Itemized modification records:
____
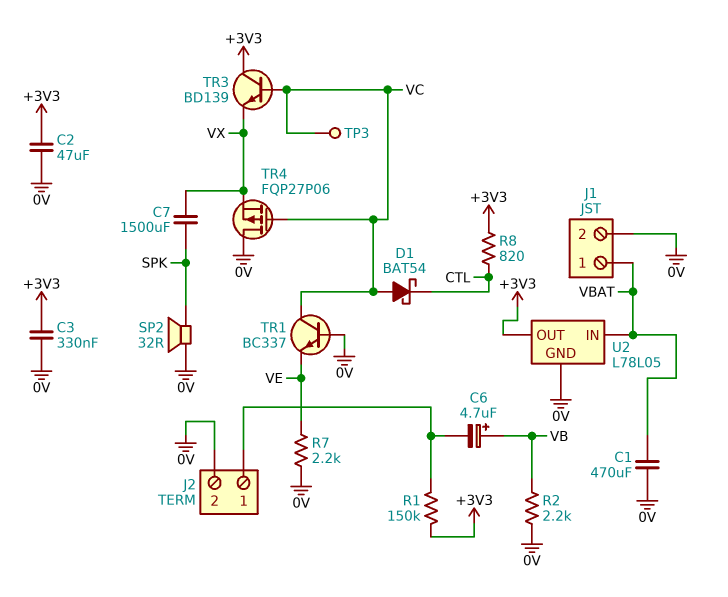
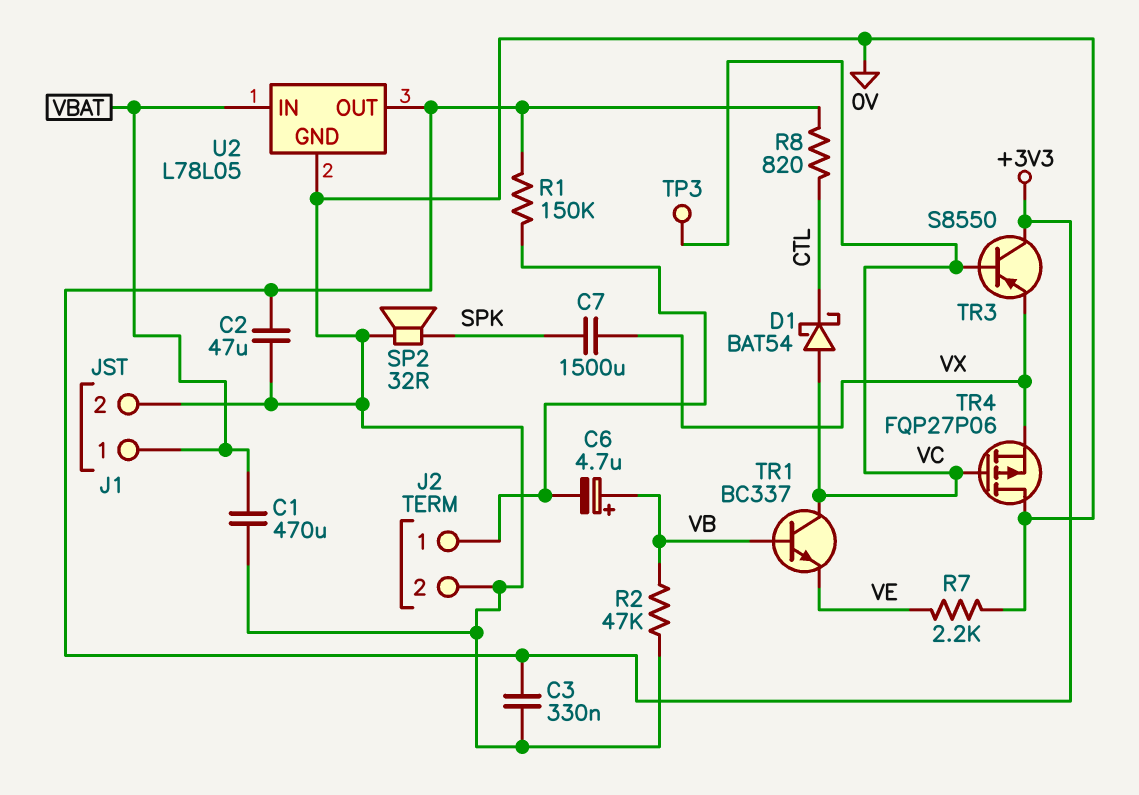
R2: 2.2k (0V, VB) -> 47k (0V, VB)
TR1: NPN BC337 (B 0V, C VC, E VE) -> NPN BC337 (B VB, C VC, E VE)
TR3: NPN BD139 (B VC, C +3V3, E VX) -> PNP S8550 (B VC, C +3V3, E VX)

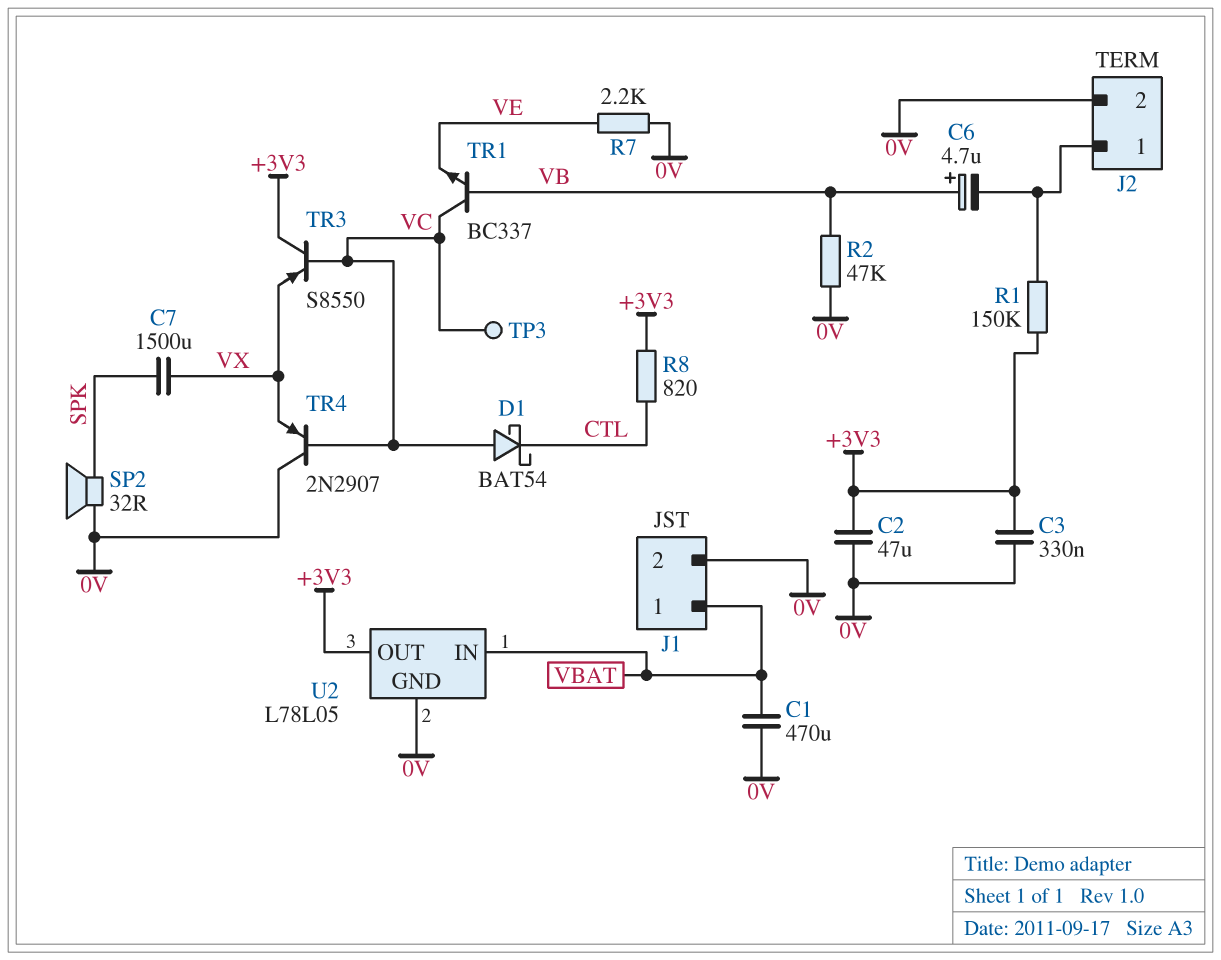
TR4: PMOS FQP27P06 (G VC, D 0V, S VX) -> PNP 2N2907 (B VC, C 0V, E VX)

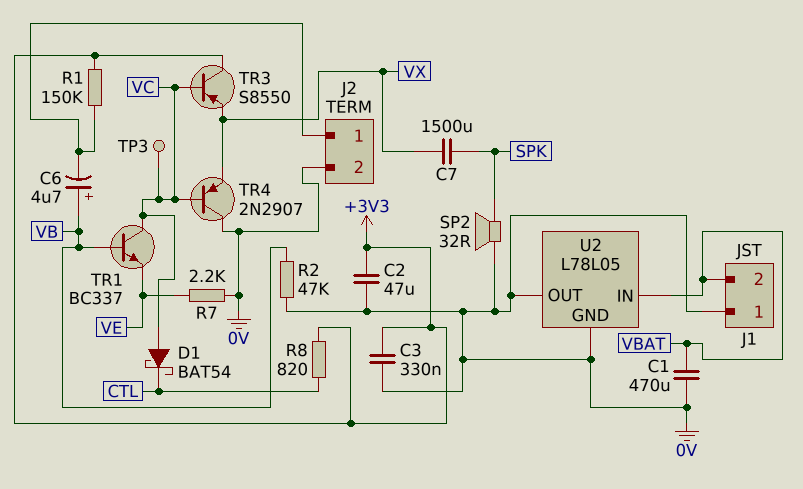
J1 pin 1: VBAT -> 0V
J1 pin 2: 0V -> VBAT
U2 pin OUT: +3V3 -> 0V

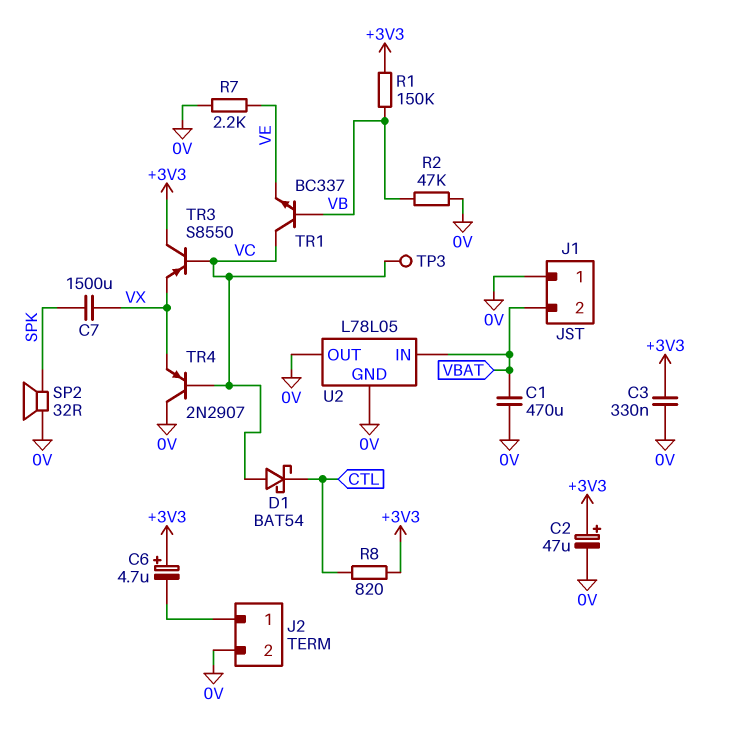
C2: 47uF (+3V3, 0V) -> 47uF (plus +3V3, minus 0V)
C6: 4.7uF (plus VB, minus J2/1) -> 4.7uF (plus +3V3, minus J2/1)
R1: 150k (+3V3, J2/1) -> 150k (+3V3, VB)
____
→ **WHAT YOU NEED TO DO**
Leaving the pictures aside, transcribe exactly the lines from the one containing "TR3: NPN BD139" to the final line of the entries above, both ends included.

→ **ANSWER BOX**
TR3: NPN BD139 (B VC, C +3V3, E VX) -> PNP S8550 (B VC, C +3V3, E VX)

TR4: PMOS FQP27P06 (G VC, D 0V, S VX) -> PNP 2N2907 (B VC, C 0V, E VX)

J1 pin 1: VBAT -> 0V
J1 pin 2: 0V -> VBAT
U2 pin OUT: +3V3 -> 0V

C2: 47uF (+3V3, 0V) -> 47uF (plus +3V3, minus 0V)
C6: 4.7uF (plus VB, minus J2/1) -> 4.7uF (plus +3V3, minus J2/1)
R1: 150k (+3V3, J2/1) -> 150k (+3V3, VB)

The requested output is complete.